> Task goal:
Using the material below, work out how many lines contain the word "grey". Reply with the number and nothing more.

★ ★ ★ ★ ★ ★ ★

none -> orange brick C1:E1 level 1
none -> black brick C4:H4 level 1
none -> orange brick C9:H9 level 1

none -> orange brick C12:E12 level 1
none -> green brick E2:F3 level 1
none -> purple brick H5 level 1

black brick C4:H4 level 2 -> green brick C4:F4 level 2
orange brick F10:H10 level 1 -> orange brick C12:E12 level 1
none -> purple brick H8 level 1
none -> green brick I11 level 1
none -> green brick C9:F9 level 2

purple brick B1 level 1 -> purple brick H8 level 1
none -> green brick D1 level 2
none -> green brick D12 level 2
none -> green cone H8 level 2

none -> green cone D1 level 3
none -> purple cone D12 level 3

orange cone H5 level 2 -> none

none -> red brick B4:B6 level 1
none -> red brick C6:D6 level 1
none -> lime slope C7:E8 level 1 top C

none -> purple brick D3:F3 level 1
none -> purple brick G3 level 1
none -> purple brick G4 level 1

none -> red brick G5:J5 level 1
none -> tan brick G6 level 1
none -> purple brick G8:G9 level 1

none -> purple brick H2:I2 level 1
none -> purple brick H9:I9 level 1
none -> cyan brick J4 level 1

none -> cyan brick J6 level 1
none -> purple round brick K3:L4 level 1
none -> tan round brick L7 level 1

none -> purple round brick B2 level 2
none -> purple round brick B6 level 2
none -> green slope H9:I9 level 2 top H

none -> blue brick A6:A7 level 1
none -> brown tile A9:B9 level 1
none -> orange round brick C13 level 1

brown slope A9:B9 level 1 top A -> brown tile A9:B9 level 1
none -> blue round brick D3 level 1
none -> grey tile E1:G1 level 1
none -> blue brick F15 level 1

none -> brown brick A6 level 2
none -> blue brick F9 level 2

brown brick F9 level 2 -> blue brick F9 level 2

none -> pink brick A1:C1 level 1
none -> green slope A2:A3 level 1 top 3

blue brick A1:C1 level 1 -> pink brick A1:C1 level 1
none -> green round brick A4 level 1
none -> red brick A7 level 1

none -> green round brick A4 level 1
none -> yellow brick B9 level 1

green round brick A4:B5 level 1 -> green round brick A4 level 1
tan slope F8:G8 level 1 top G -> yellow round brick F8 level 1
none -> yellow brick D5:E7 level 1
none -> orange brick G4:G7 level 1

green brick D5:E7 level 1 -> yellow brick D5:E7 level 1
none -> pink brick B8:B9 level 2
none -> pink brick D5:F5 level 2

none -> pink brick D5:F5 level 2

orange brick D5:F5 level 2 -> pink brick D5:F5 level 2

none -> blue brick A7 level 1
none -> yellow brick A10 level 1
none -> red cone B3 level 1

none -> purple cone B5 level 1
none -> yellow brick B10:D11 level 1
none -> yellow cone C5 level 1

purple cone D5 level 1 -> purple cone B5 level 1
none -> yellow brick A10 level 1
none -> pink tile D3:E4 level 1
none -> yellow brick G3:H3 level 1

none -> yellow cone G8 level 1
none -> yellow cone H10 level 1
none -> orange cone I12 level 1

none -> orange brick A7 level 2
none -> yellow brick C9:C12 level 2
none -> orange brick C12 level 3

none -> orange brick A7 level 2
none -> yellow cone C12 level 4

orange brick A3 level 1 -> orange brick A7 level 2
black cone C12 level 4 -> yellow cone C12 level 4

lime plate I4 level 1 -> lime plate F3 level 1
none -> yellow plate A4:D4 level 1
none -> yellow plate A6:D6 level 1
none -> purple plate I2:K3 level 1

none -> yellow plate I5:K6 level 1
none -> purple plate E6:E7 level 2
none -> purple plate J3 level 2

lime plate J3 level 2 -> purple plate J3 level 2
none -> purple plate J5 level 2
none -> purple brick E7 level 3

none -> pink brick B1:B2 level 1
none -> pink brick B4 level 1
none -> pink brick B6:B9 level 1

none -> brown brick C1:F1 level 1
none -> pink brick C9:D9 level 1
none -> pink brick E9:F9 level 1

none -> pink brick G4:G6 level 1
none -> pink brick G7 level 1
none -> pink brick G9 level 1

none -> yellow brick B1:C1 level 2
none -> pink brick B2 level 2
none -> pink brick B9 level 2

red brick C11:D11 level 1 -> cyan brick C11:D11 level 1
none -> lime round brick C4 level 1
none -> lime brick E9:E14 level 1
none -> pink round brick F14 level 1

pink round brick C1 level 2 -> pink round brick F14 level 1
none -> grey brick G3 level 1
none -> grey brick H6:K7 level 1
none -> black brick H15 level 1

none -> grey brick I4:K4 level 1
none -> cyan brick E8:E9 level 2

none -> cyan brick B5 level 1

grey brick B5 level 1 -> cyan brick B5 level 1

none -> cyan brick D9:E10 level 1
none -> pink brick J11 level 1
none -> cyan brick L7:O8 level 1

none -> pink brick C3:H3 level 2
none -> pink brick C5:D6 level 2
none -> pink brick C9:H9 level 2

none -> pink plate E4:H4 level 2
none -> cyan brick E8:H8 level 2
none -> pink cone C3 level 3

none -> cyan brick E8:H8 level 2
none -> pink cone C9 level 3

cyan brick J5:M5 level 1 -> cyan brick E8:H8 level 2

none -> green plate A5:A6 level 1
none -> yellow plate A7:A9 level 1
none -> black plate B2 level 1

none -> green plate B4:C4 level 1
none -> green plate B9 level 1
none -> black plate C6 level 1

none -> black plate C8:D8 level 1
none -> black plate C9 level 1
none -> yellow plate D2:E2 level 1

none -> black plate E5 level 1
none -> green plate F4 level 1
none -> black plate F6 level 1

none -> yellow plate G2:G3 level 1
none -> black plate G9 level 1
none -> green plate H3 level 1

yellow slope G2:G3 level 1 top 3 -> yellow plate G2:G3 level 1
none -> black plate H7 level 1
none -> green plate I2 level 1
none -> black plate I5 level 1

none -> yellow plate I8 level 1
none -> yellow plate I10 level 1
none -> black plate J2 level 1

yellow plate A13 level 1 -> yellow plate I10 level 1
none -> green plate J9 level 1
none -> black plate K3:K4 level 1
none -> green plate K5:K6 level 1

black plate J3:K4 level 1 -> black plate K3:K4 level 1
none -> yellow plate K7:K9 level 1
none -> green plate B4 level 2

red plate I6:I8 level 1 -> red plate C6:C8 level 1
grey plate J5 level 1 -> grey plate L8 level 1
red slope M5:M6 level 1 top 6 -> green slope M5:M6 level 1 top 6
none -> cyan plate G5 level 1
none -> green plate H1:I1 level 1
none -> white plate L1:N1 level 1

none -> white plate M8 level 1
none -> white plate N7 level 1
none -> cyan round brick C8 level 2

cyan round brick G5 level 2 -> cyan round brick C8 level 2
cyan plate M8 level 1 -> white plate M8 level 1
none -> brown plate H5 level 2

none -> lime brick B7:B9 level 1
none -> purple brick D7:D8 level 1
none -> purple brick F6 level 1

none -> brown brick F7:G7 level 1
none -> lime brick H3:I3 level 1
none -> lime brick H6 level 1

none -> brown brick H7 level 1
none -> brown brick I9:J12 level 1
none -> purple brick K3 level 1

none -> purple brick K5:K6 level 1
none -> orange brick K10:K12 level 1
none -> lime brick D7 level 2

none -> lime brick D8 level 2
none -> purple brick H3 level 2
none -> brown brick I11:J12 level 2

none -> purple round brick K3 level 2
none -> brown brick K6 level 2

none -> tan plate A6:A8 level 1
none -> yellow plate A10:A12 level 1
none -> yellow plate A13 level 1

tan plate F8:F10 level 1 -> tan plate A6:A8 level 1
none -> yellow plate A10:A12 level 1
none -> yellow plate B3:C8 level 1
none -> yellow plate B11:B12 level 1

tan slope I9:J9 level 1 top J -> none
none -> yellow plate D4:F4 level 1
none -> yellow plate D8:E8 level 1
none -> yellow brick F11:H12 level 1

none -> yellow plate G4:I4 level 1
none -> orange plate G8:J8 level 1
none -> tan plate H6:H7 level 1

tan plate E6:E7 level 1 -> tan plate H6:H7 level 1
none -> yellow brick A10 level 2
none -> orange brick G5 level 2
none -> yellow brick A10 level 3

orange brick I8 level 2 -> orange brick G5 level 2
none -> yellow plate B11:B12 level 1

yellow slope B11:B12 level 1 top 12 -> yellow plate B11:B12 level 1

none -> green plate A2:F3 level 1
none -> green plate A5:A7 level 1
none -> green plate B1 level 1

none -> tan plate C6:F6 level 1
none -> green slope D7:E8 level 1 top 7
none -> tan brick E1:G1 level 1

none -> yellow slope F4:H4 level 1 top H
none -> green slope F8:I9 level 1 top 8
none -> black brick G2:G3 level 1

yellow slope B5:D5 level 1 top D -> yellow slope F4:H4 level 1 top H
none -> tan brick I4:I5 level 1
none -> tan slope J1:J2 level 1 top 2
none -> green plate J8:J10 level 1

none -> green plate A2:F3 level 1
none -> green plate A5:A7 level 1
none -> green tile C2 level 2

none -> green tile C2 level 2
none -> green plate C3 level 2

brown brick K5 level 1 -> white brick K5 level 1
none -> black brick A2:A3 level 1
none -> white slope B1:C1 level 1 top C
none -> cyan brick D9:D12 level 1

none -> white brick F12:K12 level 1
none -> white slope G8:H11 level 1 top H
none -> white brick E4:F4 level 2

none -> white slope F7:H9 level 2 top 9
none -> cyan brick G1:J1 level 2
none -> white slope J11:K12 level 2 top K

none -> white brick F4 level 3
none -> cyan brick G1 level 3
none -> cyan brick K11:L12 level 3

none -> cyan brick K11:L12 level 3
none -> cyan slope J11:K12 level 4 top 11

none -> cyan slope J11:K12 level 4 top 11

★ ★ ★ ★ ★ ★ ★

> Solved exercise:
6